● Exercise objective
Among the lines below, a stretch begins at the one with "(269, 226) = (513, 423): pink" and ends at the one with "(411, 244) = (398, 311): orange". Repeat that stretch exactly, ends included.

● Study material
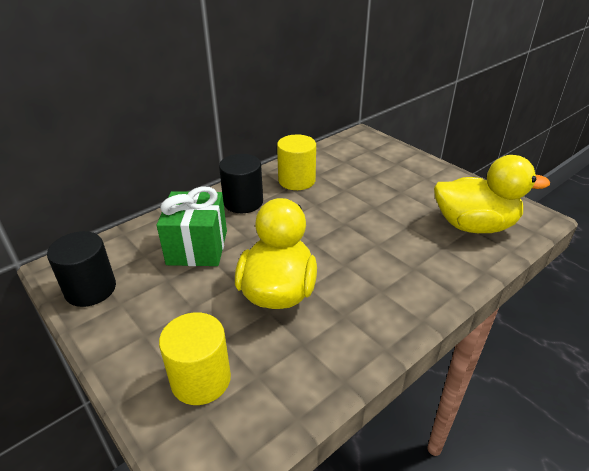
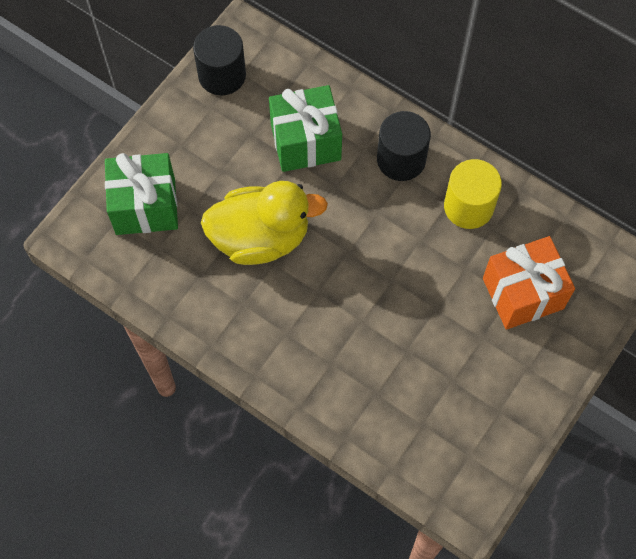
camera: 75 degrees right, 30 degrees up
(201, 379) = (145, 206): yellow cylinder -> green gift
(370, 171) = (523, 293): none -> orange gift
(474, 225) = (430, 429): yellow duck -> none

...

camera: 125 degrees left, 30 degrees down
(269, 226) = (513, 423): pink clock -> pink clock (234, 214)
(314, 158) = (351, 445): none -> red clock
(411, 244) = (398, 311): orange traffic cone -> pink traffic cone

● Result of this exercise
(269, 226) = (513, 423): pink clock -> pink clock (234, 214)
(314, 158) = (351, 445): none -> red clock
(411, 244) = (398, 311): orange traffic cone -> pink traffic cone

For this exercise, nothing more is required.